◆ **EXERCISE PROMPT**: Copy out exactly, from the entries that follow, the line holding "green_vefedogi (no. 2 from left)", the line holding "blue_sunogesul (no. 1", and all lines between them, but no pictures.

◆ **INFORMATION SUPPLIED**:
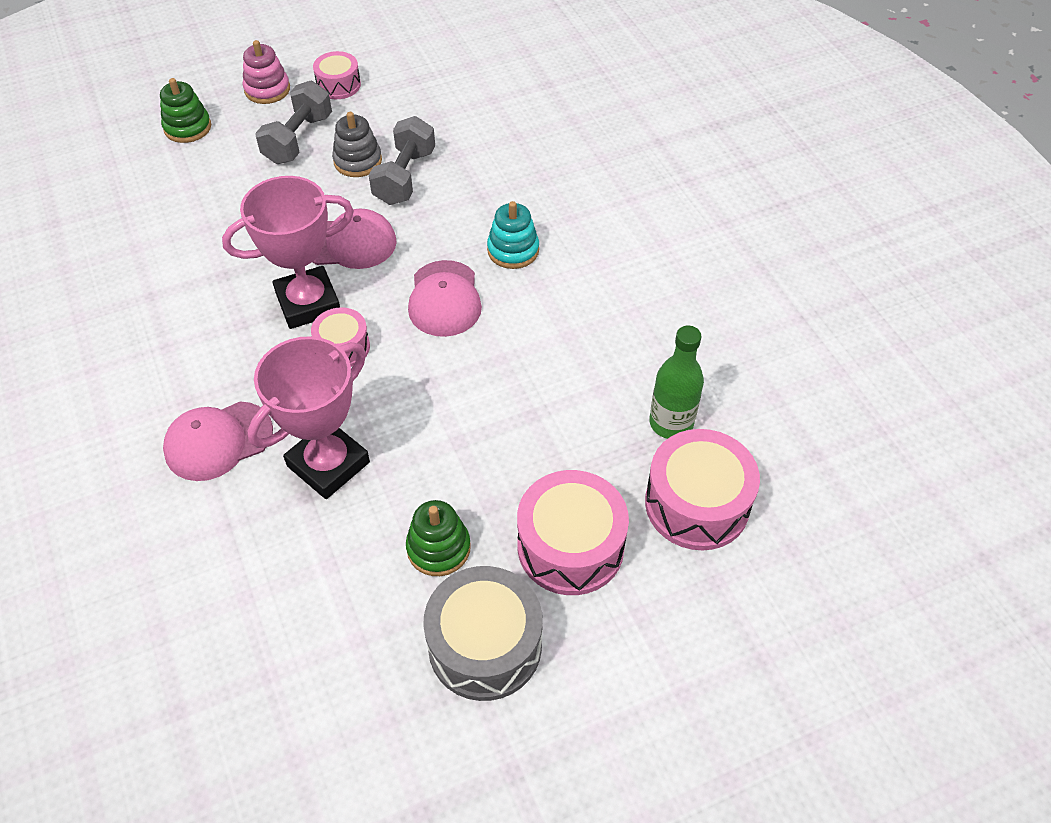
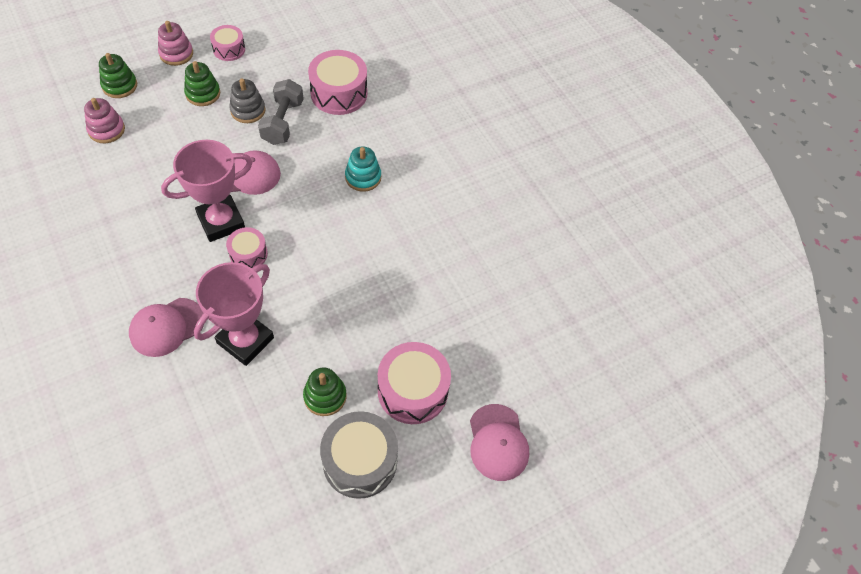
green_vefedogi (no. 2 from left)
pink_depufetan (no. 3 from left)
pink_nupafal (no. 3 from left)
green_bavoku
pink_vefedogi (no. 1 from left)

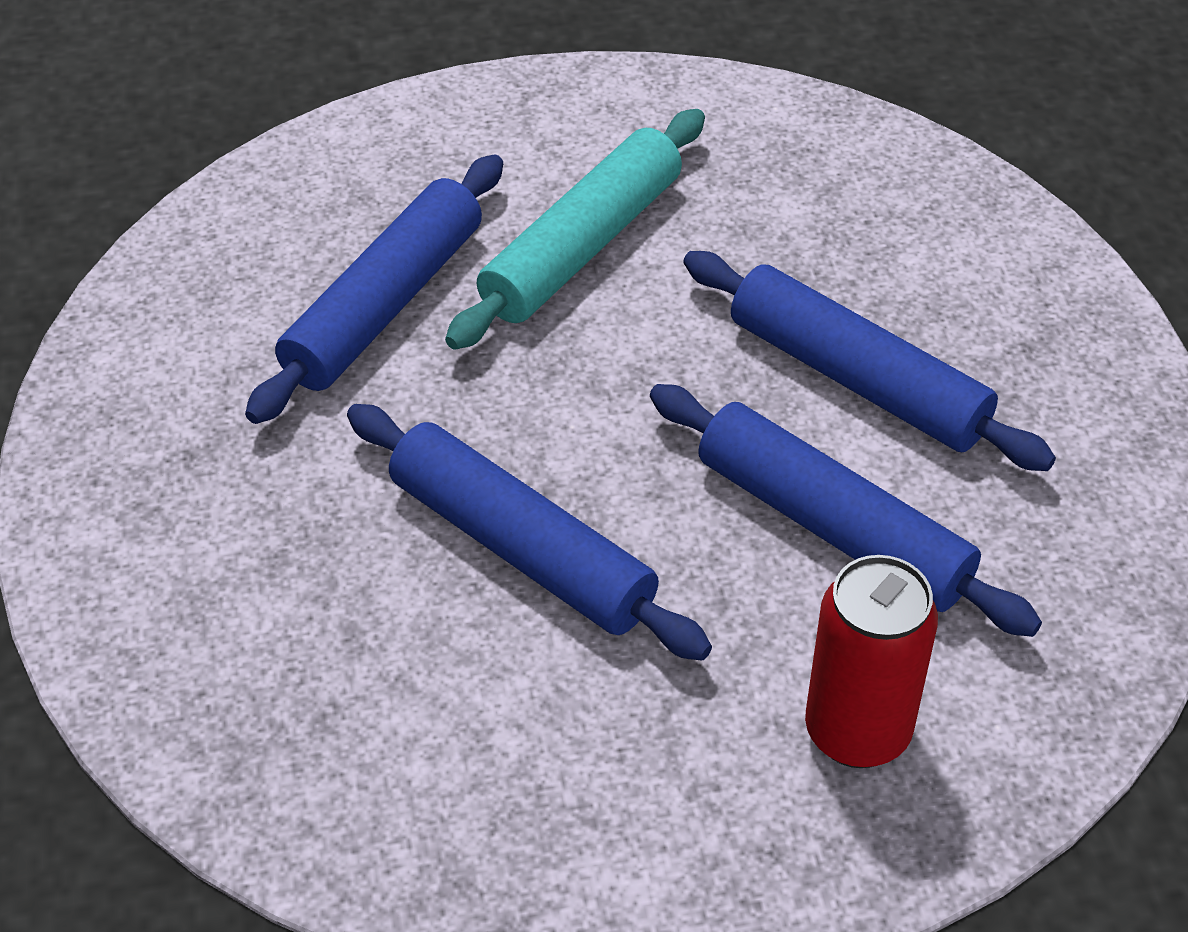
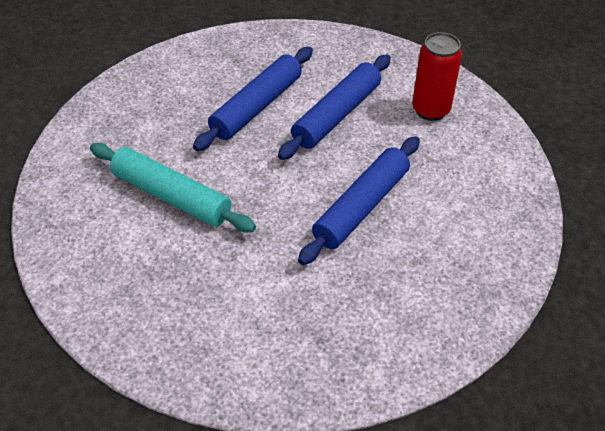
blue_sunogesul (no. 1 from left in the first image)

...

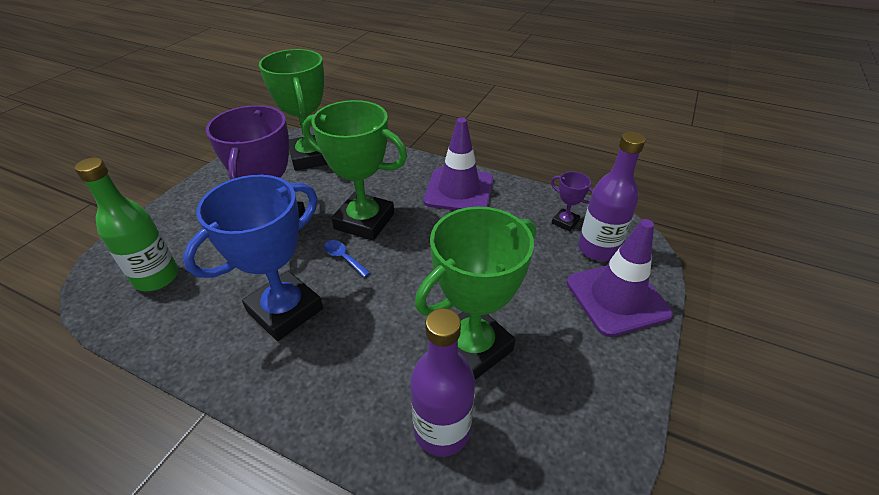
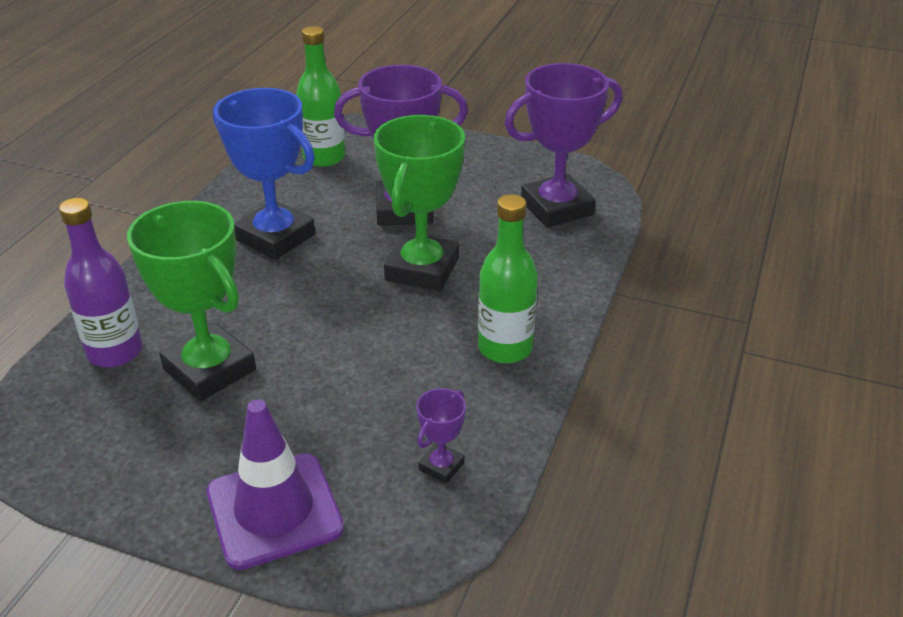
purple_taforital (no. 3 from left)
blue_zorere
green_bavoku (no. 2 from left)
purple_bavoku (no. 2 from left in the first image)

...

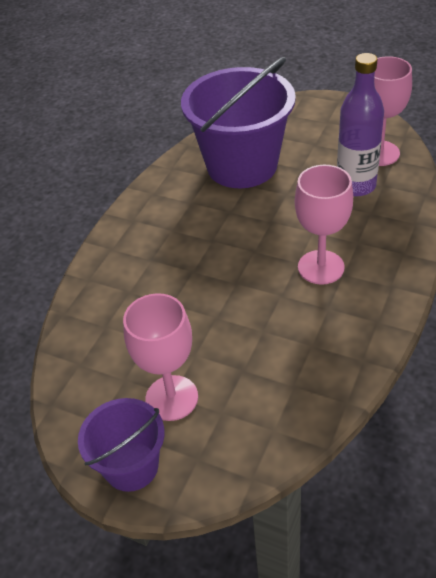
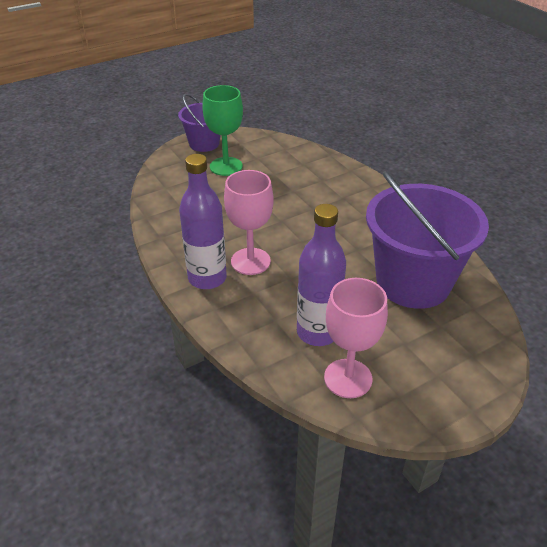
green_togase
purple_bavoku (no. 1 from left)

◆ **EXERCISE RESPONSE**:
green_vefedogi (no. 2 from left)
pink_depufetan (no. 3 from left)
pink_nupafal (no. 3 from left)
green_bavoku
pink_vefedogi (no. 1 from left)

blue_sunogesul (no. 1 from left in the first image)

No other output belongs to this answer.